======== Material for this exercise ========
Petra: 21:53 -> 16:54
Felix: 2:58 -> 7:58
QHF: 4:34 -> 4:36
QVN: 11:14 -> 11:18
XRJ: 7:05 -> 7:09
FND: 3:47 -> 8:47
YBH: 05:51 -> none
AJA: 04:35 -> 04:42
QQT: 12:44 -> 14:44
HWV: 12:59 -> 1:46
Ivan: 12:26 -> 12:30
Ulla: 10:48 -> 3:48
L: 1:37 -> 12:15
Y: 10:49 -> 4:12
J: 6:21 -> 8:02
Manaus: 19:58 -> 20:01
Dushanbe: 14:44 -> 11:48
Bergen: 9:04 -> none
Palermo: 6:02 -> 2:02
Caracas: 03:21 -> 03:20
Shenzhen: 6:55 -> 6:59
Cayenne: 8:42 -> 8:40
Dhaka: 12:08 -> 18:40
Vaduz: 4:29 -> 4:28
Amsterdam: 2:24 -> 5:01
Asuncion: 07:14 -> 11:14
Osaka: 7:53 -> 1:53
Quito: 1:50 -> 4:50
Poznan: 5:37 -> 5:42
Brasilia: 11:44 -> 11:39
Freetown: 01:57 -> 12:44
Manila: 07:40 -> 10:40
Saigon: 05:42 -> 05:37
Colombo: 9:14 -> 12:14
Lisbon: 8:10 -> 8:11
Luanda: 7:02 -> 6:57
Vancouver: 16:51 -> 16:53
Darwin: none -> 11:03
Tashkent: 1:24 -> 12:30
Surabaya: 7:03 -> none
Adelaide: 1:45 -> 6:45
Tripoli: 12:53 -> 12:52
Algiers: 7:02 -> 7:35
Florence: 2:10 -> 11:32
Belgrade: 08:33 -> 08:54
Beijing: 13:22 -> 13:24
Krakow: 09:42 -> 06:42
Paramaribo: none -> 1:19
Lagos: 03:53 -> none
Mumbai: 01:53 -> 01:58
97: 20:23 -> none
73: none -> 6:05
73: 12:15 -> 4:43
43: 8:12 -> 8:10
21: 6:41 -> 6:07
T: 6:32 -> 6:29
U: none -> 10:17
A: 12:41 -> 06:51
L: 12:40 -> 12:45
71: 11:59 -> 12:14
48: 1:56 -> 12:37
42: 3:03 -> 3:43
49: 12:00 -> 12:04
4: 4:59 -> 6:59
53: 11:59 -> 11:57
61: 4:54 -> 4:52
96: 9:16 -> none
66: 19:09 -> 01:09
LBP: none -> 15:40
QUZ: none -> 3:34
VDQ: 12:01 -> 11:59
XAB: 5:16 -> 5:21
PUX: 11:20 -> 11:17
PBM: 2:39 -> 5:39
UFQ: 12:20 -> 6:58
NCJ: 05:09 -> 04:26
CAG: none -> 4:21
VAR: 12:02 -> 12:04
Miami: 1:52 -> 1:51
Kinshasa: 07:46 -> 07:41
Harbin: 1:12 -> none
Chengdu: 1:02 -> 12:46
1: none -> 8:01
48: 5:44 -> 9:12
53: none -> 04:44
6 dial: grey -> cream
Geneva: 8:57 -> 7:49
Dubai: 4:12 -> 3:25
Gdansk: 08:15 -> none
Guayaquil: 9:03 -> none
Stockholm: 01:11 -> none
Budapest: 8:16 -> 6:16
========
§ What is asked: Copy out the records word for word, beginning with the very first line and continuing through the line with "71: 11:59 -> 12:14", including both of those lines.

§ Solution for this exercise:
Petra: 21:53 -> 16:54
Felix: 2:58 -> 7:58
QHF: 4:34 -> 4:36
QVN: 11:14 -> 11:18
XRJ: 7:05 -> 7:09
FND: 3:47 -> 8:47
YBH: 05:51 -> none
AJA: 04:35 -> 04:42
QQT: 12:44 -> 14:44
HWV: 12:59 -> 1:46
Ivan: 12:26 -> 12:30
Ulla: 10:48 -> 3:48
L: 1:37 -> 12:15
Y: 10:49 -> 4:12
J: 6:21 -> 8:02
Manaus: 19:58 -> 20:01
Dushanbe: 14:44 -> 11:48
Bergen: 9:04 -> none
Palermo: 6:02 -> 2:02
Caracas: 03:21 -> 03:20
Shenzhen: 6:55 -> 6:59
Cayenne: 8:42 -> 8:40
Dhaka: 12:08 -> 18:40
Vaduz: 4:29 -> 4:28
Amsterdam: 2:24 -> 5:01
Asuncion: 07:14 -> 11:14
Osaka: 7:53 -> 1:53
Quito: 1:50 -> 4:50
Poznan: 5:37 -> 5:42
Brasilia: 11:44 -> 11:39
Freetown: 01:57 -> 12:44
Manila: 07:40 -> 10:40
Saigon: 05:42 -> 05:37
Colombo: 9:14 -> 12:14
Lisbon: 8:10 -> 8:11
Luanda: 7:02 -> 6:57
Vancouver: 16:51 -> 16:53
Darwin: none -> 11:03
Tashkent: 1:24 -> 12:30
Surabaya: 7:03 -> none
Adelaide: 1:45 -> 6:45
Tripoli: 12:53 -> 12:52
Algiers: 7:02 -> 7:35
Florence: 2:10 -> 11:32
Belgrade: 08:33 -> 08:54
Beijing: 13:22 -> 13:24
Krakow: 09:42 -> 06:42
Paramaribo: none -> 1:19
Lagos: 03:53 -> none
Mumbai: 01:53 -> 01:58
97: 20:23 -> none
73: none -> 6:05
73: 12:15 -> 4:43
43: 8:12 -> 8:10
21: 6:41 -> 6:07
T: 6:32 -> 6:29
U: none -> 10:17
A: 12:41 -> 06:51
L: 12:40 -> 12:45
71: 11:59 -> 12:14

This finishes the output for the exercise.